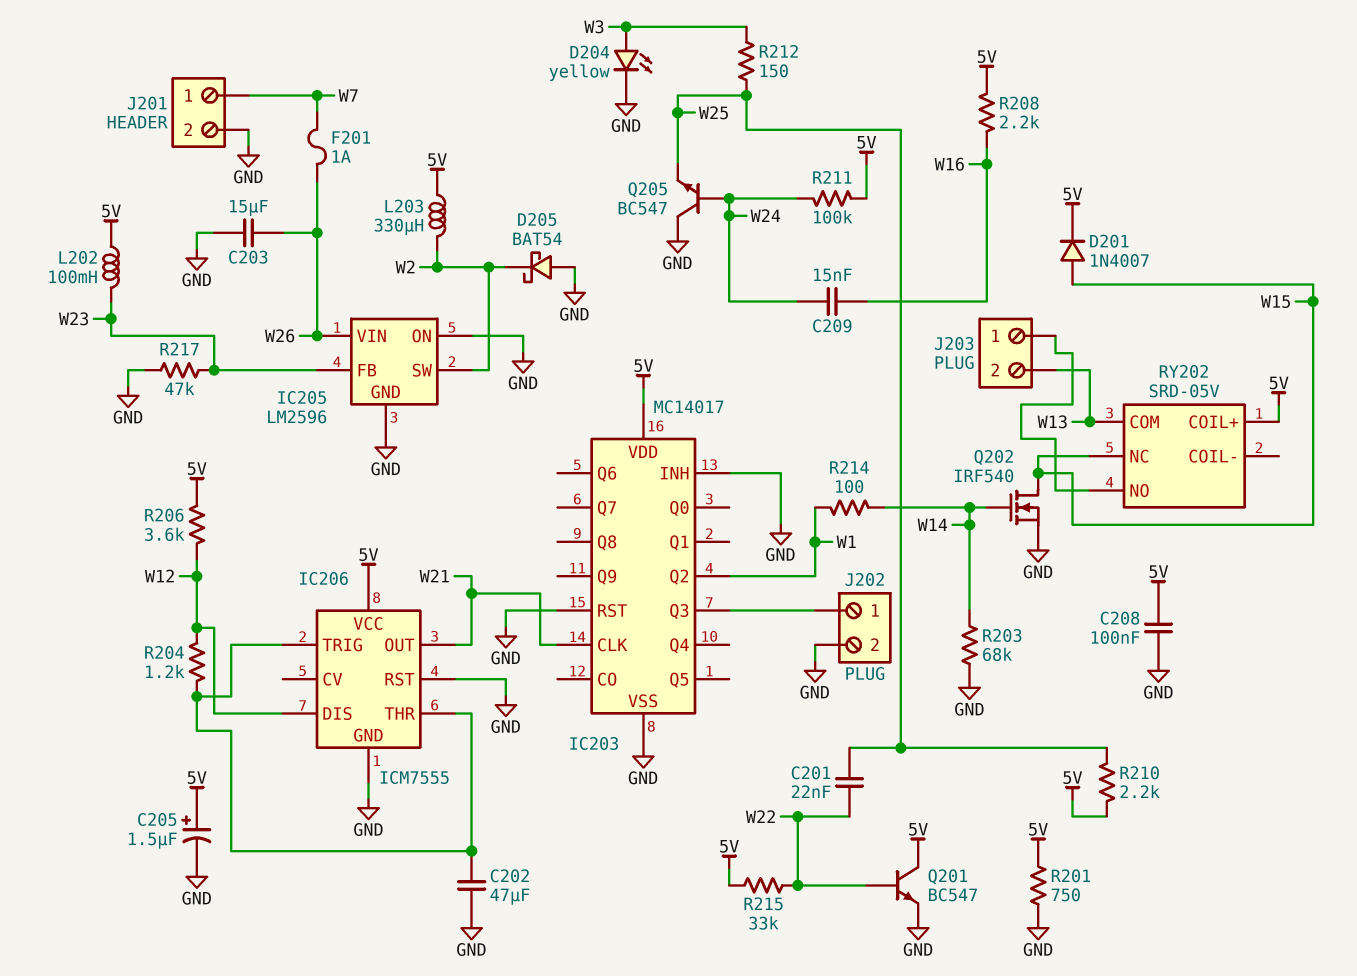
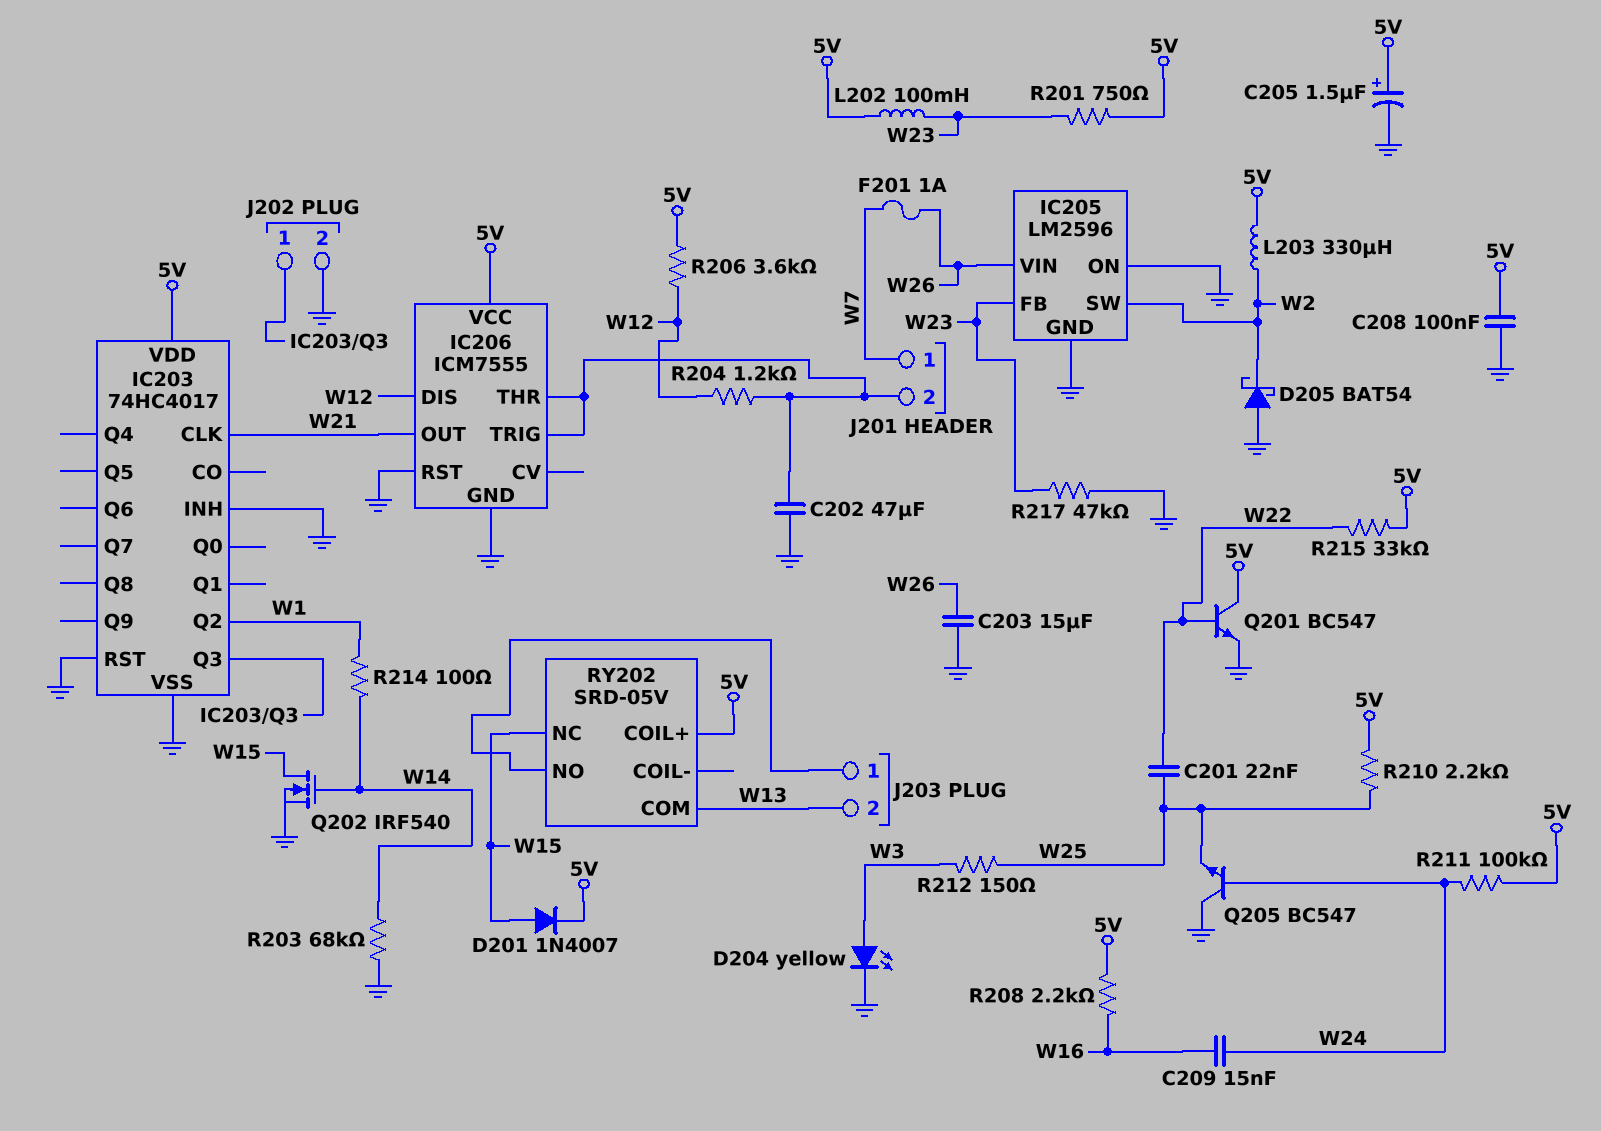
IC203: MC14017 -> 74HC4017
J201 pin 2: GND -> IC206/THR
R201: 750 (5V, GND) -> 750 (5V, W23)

= = = = = = =

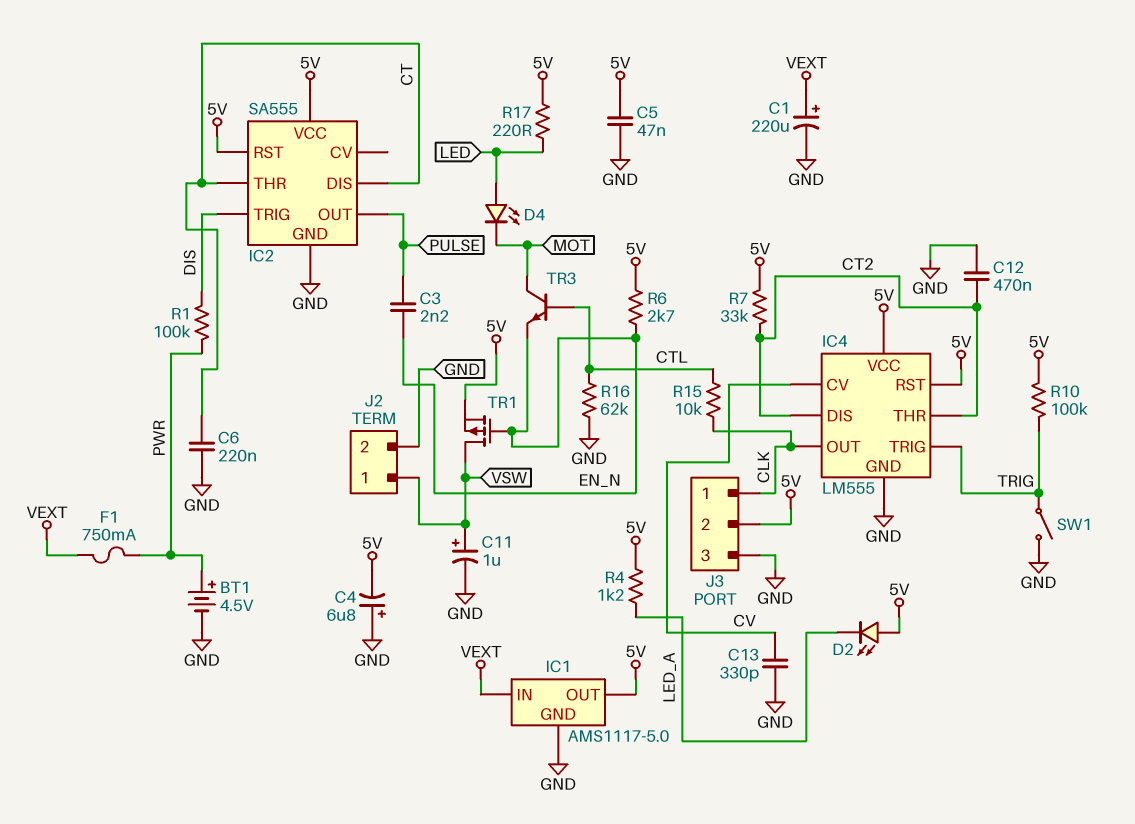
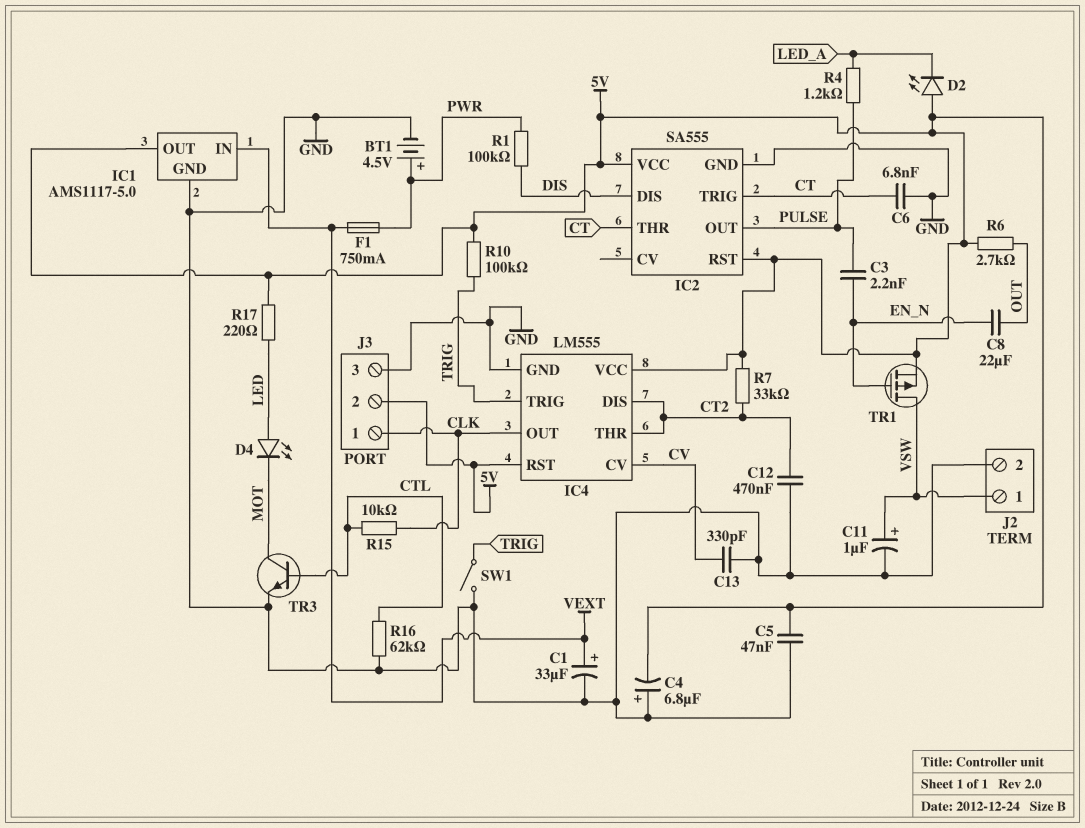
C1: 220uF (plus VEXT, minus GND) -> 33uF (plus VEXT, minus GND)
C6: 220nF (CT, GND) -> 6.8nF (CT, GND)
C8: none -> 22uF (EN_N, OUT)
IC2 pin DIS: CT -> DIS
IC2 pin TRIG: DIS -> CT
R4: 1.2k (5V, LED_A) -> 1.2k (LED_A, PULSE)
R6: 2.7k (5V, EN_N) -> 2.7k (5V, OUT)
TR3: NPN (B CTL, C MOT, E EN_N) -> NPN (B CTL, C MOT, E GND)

= = = = = = =

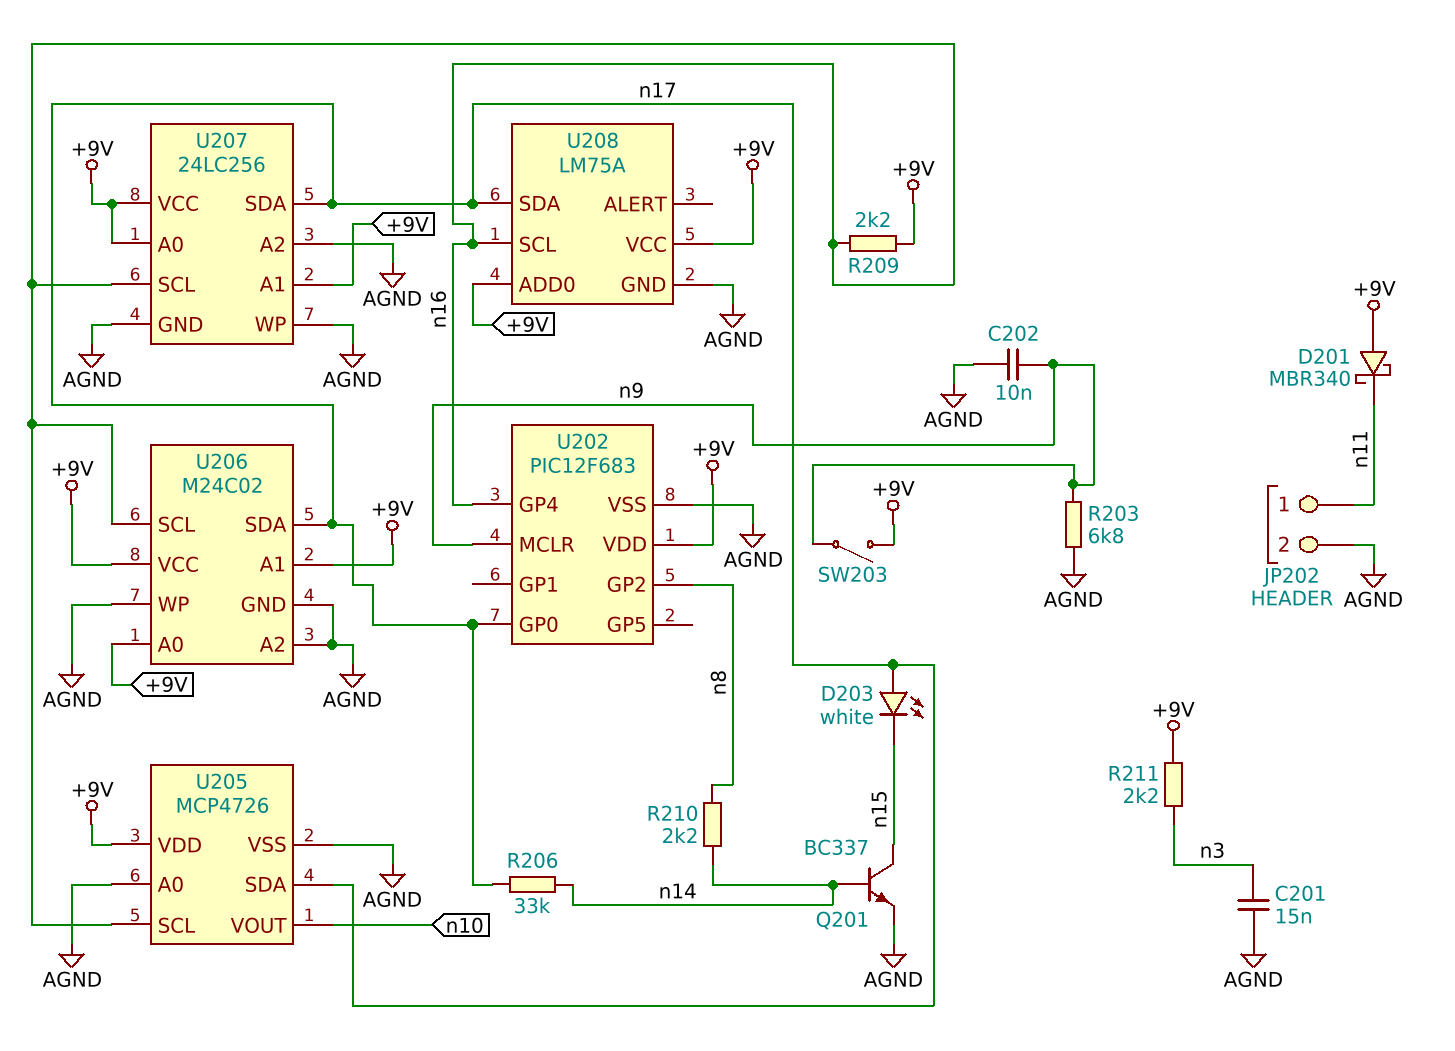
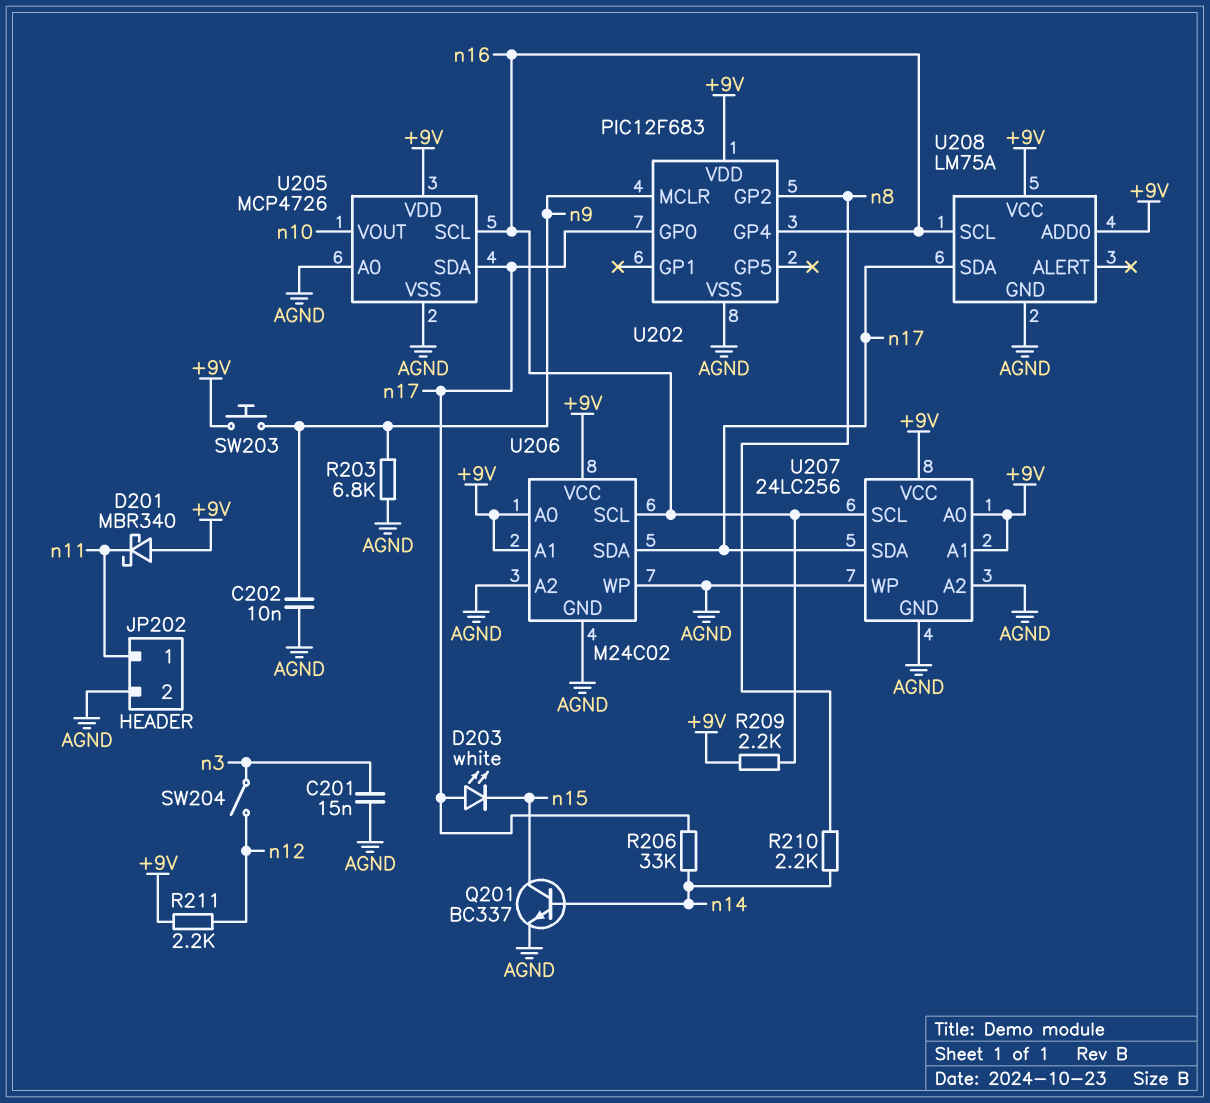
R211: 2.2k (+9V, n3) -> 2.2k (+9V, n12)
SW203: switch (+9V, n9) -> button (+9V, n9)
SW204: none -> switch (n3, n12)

= = = = = = =

Aim of the exercise —
Only the lines above from the one with "C1: 220uF (plus" up to and including the one with "TR3: NPN (B" should be repeated, exactly as written.

Response —
C1: 220uF (plus VEXT, minus GND) -> 33uF (plus VEXT, minus GND)
C6: 220nF (CT, GND) -> 6.8nF (CT, GND)
C8: none -> 22uF (EN_N, OUT)
IC2 pin DIS: CT -> DIS
IC2 pin TRIG: DIS -> CT
R4: 1.2k (5V, LED_A) -> 1.2k (LED_A, PULSE)
R6: 2.7k (5V, EN_N) -> 2.7k (5V, OUT)
TR3: NPN (B CTL, C MOT, E EN_N) -> NPN (B CTL, C MOT, E GND)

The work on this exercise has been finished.